- [Instructions for the task]: Restate the listing below line for line and word for word, without the pictures.

[Records provided Boundary: Start]

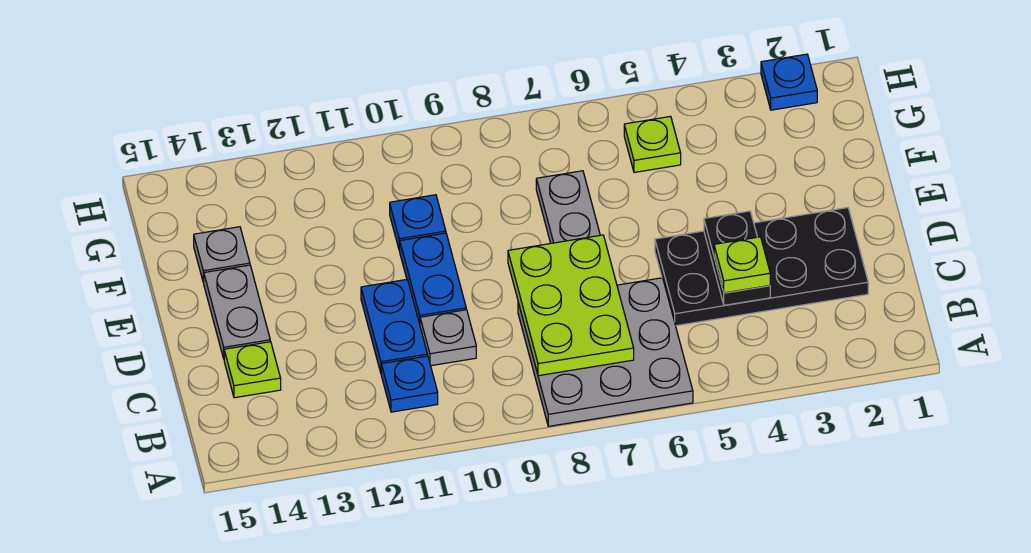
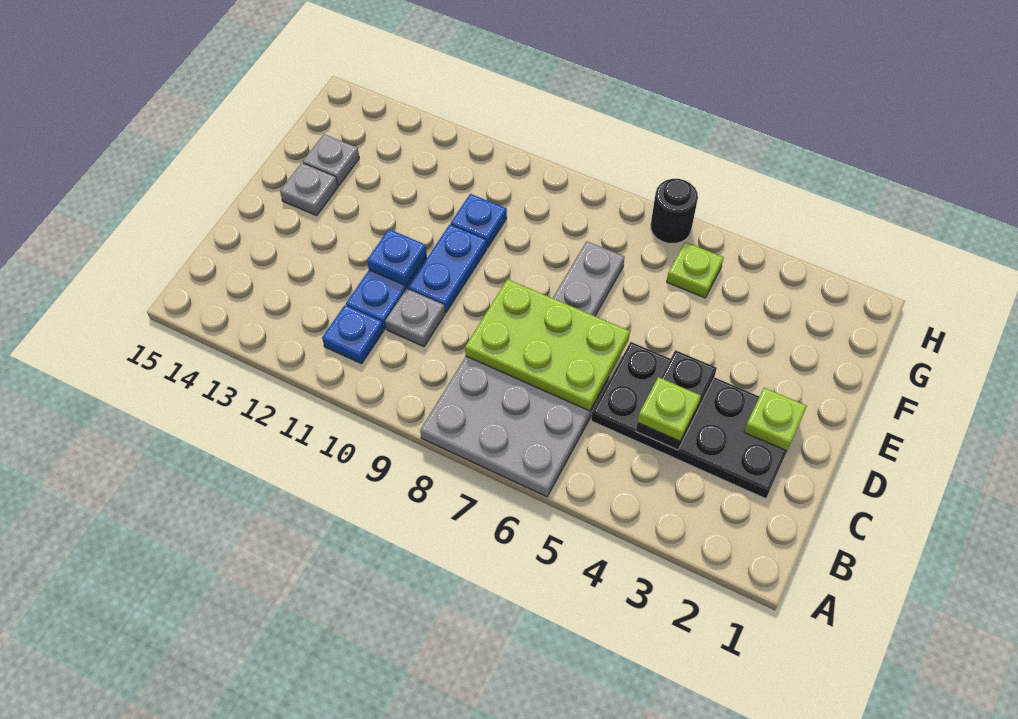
lime 2x3 plate [508,235,634,376] -> lime 2x3 plate turned to [465,279,630,411]
lime 1x1 plate [224,342,281,398] -> lime 1x1 plate moved to [744,388,807,451]
grey 1x2 plate [203,265,270,358] -> grey 1x1 plate [280,163,338,216]
blue 1x1 plate [761,54,817,110] -> blue 1x1 plate moved to [367,229,427,286]
none -> black 1x1 round brick [651,179,698,243]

[Records provided Boundary: End]

- [Response]:
lime 2x3 plate [508,235,634,376] -> lime 2x3 plate turned to [465,279,630,411]
lime 1x1 plate [224,342,281,398] -> lime 1x1 plate moved to [744,388,807,451]
grey 1x2 plate [203,265,270,358] -> grey 1x1 plate [280,163,338,216]
blue 1x1 plate [761,54,817,110] -> blue 1x1 plate moved to [367,229,427,286]
none -> black 1x1 round brick [651,179,698,243]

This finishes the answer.